■ To do ■
Copy all of the material below character for character, and leave the picture out of your copy.

■ Exercise inputs ■
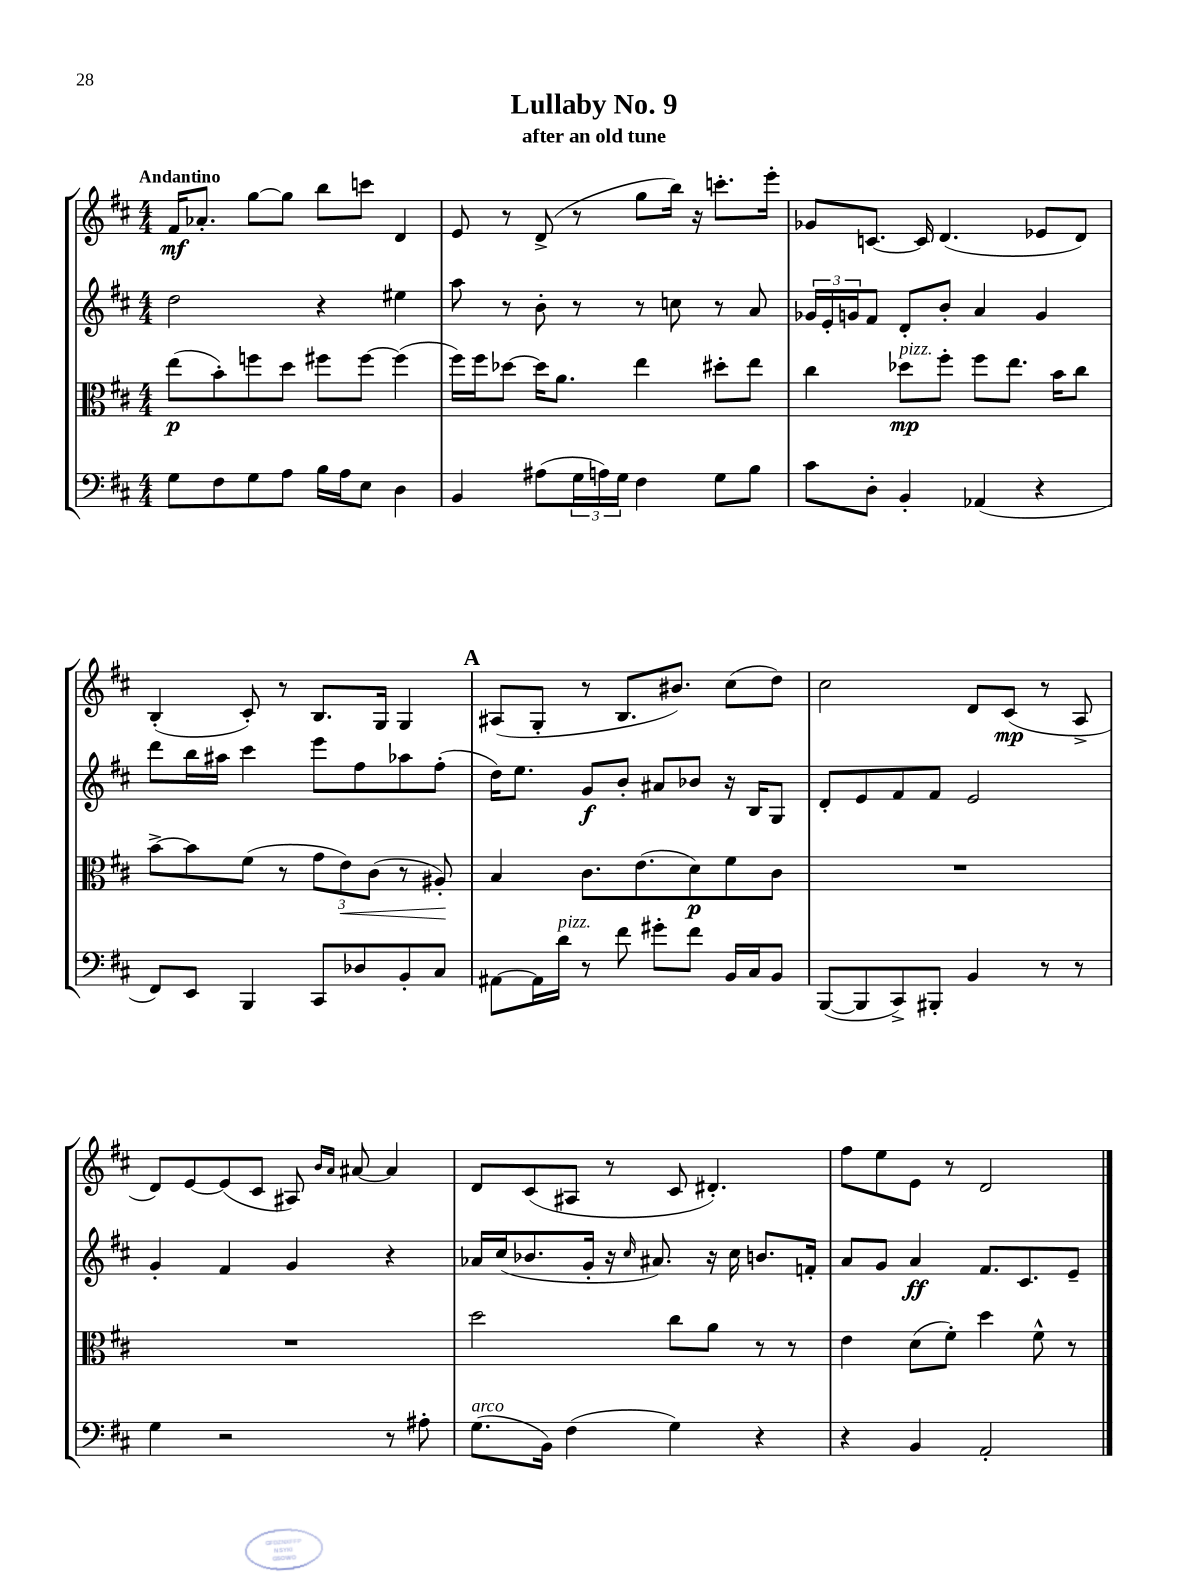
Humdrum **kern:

**kern	**kern	**kern	**kern
*staff4	*staff3	*staff2	*staff1
*clefF4	*clefC3	*clefG2	*clefG2
*k[f#c#]	*k[f#c#]	*k[f#c#]	*k[f#c#]
*M4/4	*M4/4	*M4/4	*M4/4
8G\L	(8ee\L	2dd\	16f#/LK
.	.	.	8.a-'/J
8F#\	8b'\)	.	.
8G\	8ff\	.	[8gg\L
8A\J	8dd\J	.	8gg\]J
16B\LL	8ff#\L	4r	8bb\L
16A\J	.	.	.
8E\J	[8ff#\J	.	8ccc\J
4D\	(4ff#\]	4ee#\	4d/
=	=	=	=
4BB/	16ff#\LL)	8aa\	8e/
.	16ff#\J	.	.
.	[8dd-\J	8r	8r
(8A#\L	16dd-\]LK	8b'\	(8d^/
.	8.a\J	.	.
24G\L	.	8r	8r
24A\)	.	.	.
24G\JJ	.	.	.
4F#\	4ee\	8r	8gg\L
.	.	8cc\	16bb\Jk)
.	.	.	16r
8G\L	8dd#'\L	8r	8.ccc'\L
8B\J	8ee\J	8a/	.
.	.	.	16eee'\Jk
=	=	=	=
8c#\L	4cc#\	24g-/LL	8g-/L
.	.	24e'/	.
.	.	24g/J	.
8D'\J	.	8f#/J	[8.c/J
4BB'/	8dd-\L	8d'/L	.
.	.	.	16c/]
.	8ff#'\J	8b'/J	(4.d/
(4AA-/	8ff#\L	4a/	.
.	8.ee\J	.	.
4r	.	4g/	8e-/L
.	16b\LK	.	.
.	8cc#\J	.	8d/J)
=	=	=	=
8FF#/L)	[8b^\L	8ddd\L	(4B'/
8EE/J	8b\]	16bb\L	.
.	.	16aa#\JJ	.
4BBB/	(8f#\J	4ccc#\	8c#'/)
.	8r	.	8r
8CC#/L	12g\L	8eee\L	8.B/L
.	12e\)	.	.
8D-/	.	8ff#\	.
.	(12c#\J	.	.
.	.	.	16G/Jk
8BB'/	8r	8aa-\	4G/
8C#/J	8A#'/)	(8ff#'\J	.
=	=	=	=
[8AA#\L	4B/	16dd\LK)	(8A#/L
.	.	8.ee\J	.
16AA#\]L	.	.	8G'/J
16d\JJ	.	.	.
8r	8.c#\L	8g/L	8r
8f#\	.	8b'/J	8.B/L
.	(8.e\	.	.
8g#'\L	.	8a#/L	.
.	.	.	8.b#/J)
8f#\J	8d\)	8b-/J	.
16BB/LL	8f#\	16r	(8cc#\L
16C#/J	.	16B/LK	.
8BB/J	8c#\J	8G/J	8dd\J)
=	=	=	=
([8BBB/L	1r	8d'/L	2cc#\
8BBB/]	.	8e/	.
8CC#^/)	.	8f#/	.
8BBB#'/J	.	8f#/J	.
4BB/	.	2e/	8d/L
.	.	.	(8c#/J
8r	.	.	8r
8r	.	.	8A^/
=	=	=	=
4G\	1r	4g'/	8d/L)
.	.	.	[8e/
2r	.	4f#/	(8e/]
.	.	.	8c#/J
.	.	4g/	8A#/)
.	.	.	16qqb/LL
.	.	.	16qqa/JJ
.	.	.	[8a#/
8r	.	4r	4a#/]
8A#'\	.	.	.
=	=	=	=
(8.G\L	2dd\	16a-/LL	8d/L
.	.	(16cc#/J	.
.	.	8.b-/	(8c#/
16BB\Jk)	.	.	.
(4F#\	.	.	8A#/J
.	.	16g'/Jk	.
.	.	16r	8r
.	.	16qqcc#/	.
.	.	8.a#/)	.
4G\)	8cc#\L	.	8c#/
.	8a\J	16r	4.d#'/)
.	.	16cc#\	.
4r	8r	8.b/L	.
.	8r	.	.
.	.	16f'/Jk	.
=	=	=	=
4r	4e\	8a/L	8ff#\L
.	.	8g/J	8ee\
4BB/	(8d\L	4a/	8e\J
.	8f#'\J)	.	8r
2AA'/	4dd\	8.f#/L	2d/
.	.	8.c#/	.
.	8f#^^\	.	.
.	8r	8e~/J	.
==	==	==	==
*-	*-	*-	*-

■ Answer below ■
Humdrum **kern:

**kern	**kern	**kern	**kern
*staff4	*staff3	*staff2	*staff1
*clefF4	*clefC3	*clefG2	*clefG2
*k[f#c#]	*k[f#c#]	*k[f#c#]	*k[f#c#]
*M4/4	*M4/4	*M4/4	*M4/4
8G\L	(8ee\L	2dd\	16f#/LK
.	.	.	8.a-'/J
8F#\	8b'\)	.	.
8G\	8ff\	.	[8gg\L
8A\J	8dd\J	.	8gg\]J
16B\LL	8ff#\L	4r	8bb\L
16A\J	.	.	.
8E\J	[8ff#\J	.	8ccc\J
4D\	(4ff#\]	4ee#\	4d/
=	=	=	=
4BB/	16ff#\LL)	8aa\	8e/
.	16ff#\J	.	.
.	[8dd-\J	8r	8r
(8A#\L	16dd-\]LK	8b'\	(8d^/
.	8.a\J	.	.
24G\L	.	8r	8r
24A\)	.	.	.
24G\JJ	.	.	.
4F#\	4ee\	8r	8gg\L
.	.	8cc\	16bb\Jk)
.	.	.	16r
8G\L	8dd#'\L	8r	8.ccc'\L
8B\J	8ee\J	8a/	.
.	.	.	16eee'\Jk
=	=	=	=
8c#\L	4cc#\	24g-/LL	8g-/L
.	.	24e'/	.
.	.	24g/J	.
8D'\J	.	8f#/J	[8.c/J
4BB'/	8dd-\L	8d'/L	.
.	.	.	16c/]
.	8ff#'\J	8b'/J	(4.d/
(4AA-/	8ff#\L	4a/	.
.	8.ee\J	.	.
4r	.	4g/	8e-/L
.	16b\LK	.	.
.	8cc#\J	.	8d/J)
=	=	=	=
8FF#/L)	[8b^\L	8ddd\L	(4B'/
8EE/J	8b\]	16bb\L	.
.	.	16aa#\JJ	.
4BBB/	(8f#\J	4ccc#\	8c#'/)
.	8r	.	8r
8CC#/L	12g\L	8eee\L	8.B/L
.	12e\)	.	.
8D-/	.	8ff#\	.
.	(12c#\J	.	.
.	.	.	16G/Jk
8BB'/	8r	8aa-\	4G/
8C#/J	8A#'/)	(8ff#'\J	.
=	=	=	=
[8AA#\L	4B/	16dd\LK)	(8A#/L
.	.	8.ee\J	.
16AA#\]L	.	.	8G'/J
16d\JJ	.	.	.
8r	8.c#\L	8g/L	8r
8f#\	.	8b'/J	8.B/L
.	(8.e\	.	.
8g#'\L	.	8a#/L	.
.	.	.	8.b#/J)
8f#\J	8d\)	8b-/J	.
16BB/LL	8f#\	16r	(8cc#\L
16C#/J	.	16B/LK	.
8BB/J	8c#\J	8G/J	8dd\J)
=	=	=	=
([8BBB/L	1r	8d'/L	2cc#\
8BBB/]	.	8e/	.
8CC#^/)	.	8f#/	.
8BBB#'/J	.	8f#/J	.
4BB/	.	2e/	8d/L
.	.	.	(8c#/J
8r	.	.	8r
8r	.	.	8A^/
=	=	=	=
4G\	1r	4g'/	8d/L)
.	.	.	[8e/
2r	.	4f#/	(8e/]
.	.	.	8c#/J
.	.	4g/	8A#/)
.	.	.	16qqb/LL
.	.	.	16qqa/JJ
.	.	.	[8a#/
8r	.	4r	4a#/]
8A#'\	.	.	.
=	=	=	=
(8.G\L	2dd\	16a-/LL	8d/L
.	.	(16cc#/J	.
.	.	8.b-/	(8c#/
16BB\Jk)	.	.	.
(4F#\	.	.	8A#/J
.	.	16g'/Jk	.
.	.	16r	8r
.	.	16qqcc#/	.
.	.	8.a#/)	.
4G\)	8cc#\L	.	8c#/
.	8a\J	16r	4.d#'/)
.	.	16cc#\	.
4r	8r	8.b/L	.
.	8r	.	.
.	.	16f'/Jk	.
=	=	=	=
4r	4e\	8a/L	8ff#\L
.	.	8g/J	8ee\
4BB/	(8d\L	4a/	8e\J
.	8f#'\J)	.	8r
2AA'/	4dd\	8.f#/L	2d/
.	.	8.c#/	.
.	8f#^^\	.	.
.	8r	8e~/J	.
==	==	==	==
*-	*-	*-	*-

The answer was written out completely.